> **Data in this exercise**
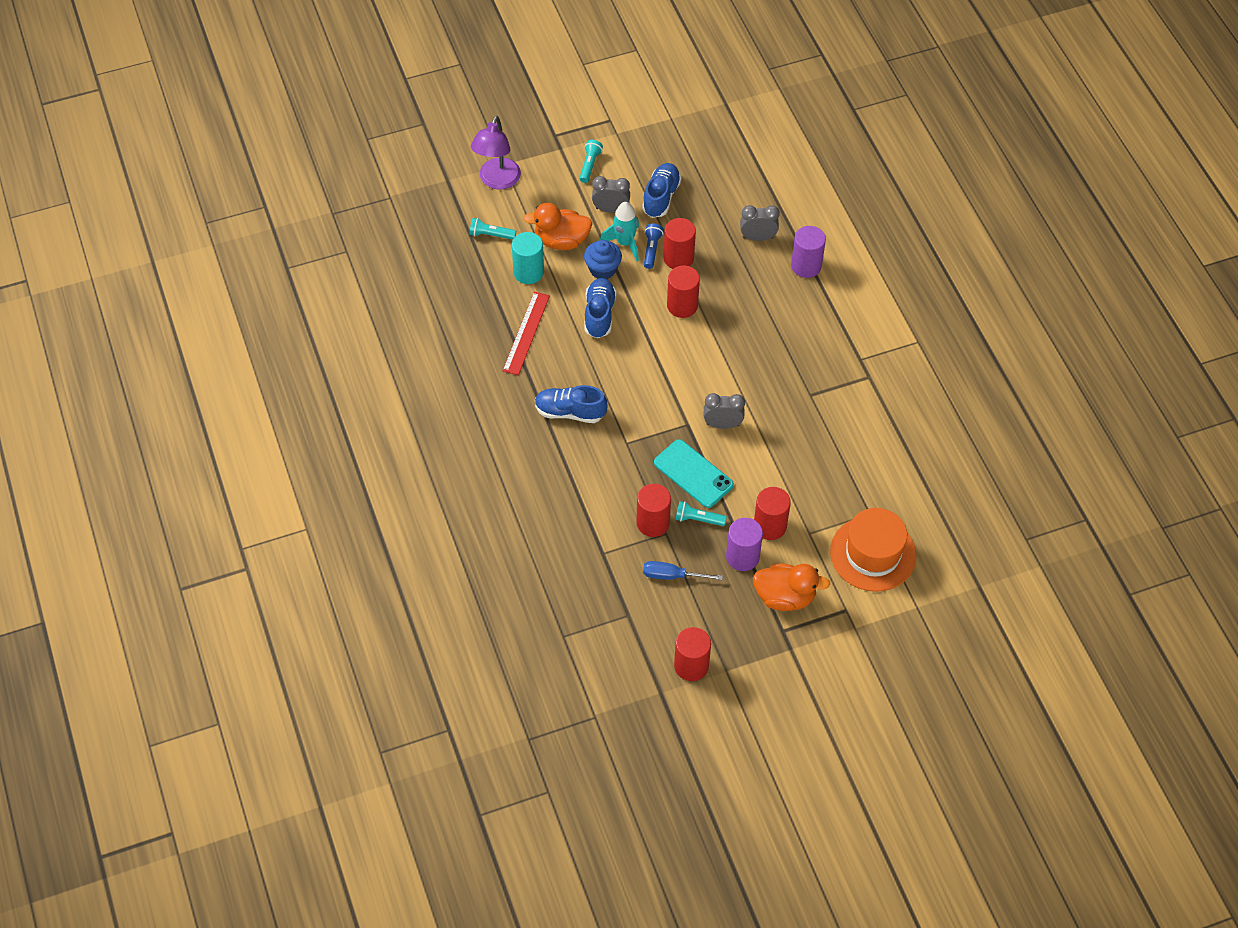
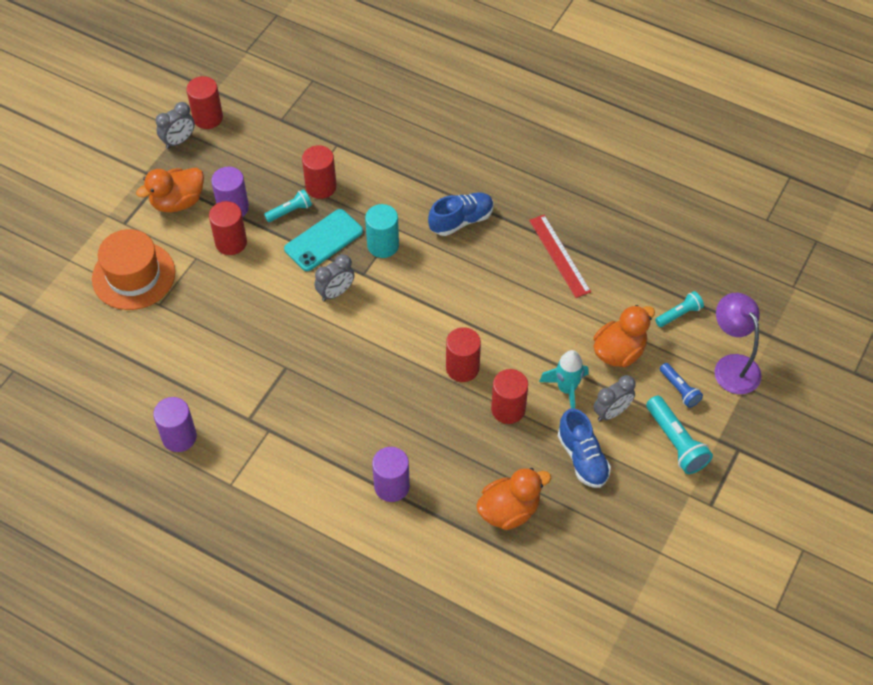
camera: 140 degrees right, 0 degrees up
(528, 272) = (613, 305): turquoise cylinder -> turquoise cylinder (383, 245)
(589, 165) = (676, 442): turquoise flashlight -> turquoise flashlight, size x1.62
(599, 314) = (520, 311): blue shoe -> none
(602, 269) = (559, 352): blue cupcake -> none
(651, 250) = (538, 400): blue flashlight -> blue flashlight (679, 389)
(672, 576) = (273, 162): blue screwdriver -> none
(693, 474) = (323, 240): turquoise phone -> turquoise phone turned 45 degrees counterclockwise
(742, 201) = (509, 510): none -> orange duck
(758, 237) = (460, 483): grey clock -> grey clock (179, 141)
(930, 398) = (179, 437): none -> purple cylinder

> **Task item**
What should come out is the exact run of lines from the one holding "(651, 250) = (538, 400): blue" through the end of the records above, and nothing besides.

> **Output for this task**
(651, 250) = (538, 400): blue flashlight -> blue flashlight (679, 389)
(672, 576) = (273, 162): blue screwdriver -> none
(693, 474) = (323, 240): turquoise phone -> turquoise phone turned 45 degrees counterclockwise
(742, 201) = (509, 510): none -> orange duck
(758, 237) = (460, 483): grey clock -> grey clock (179, 141)
(930, 398) = (179, 437): none -> purple cylinder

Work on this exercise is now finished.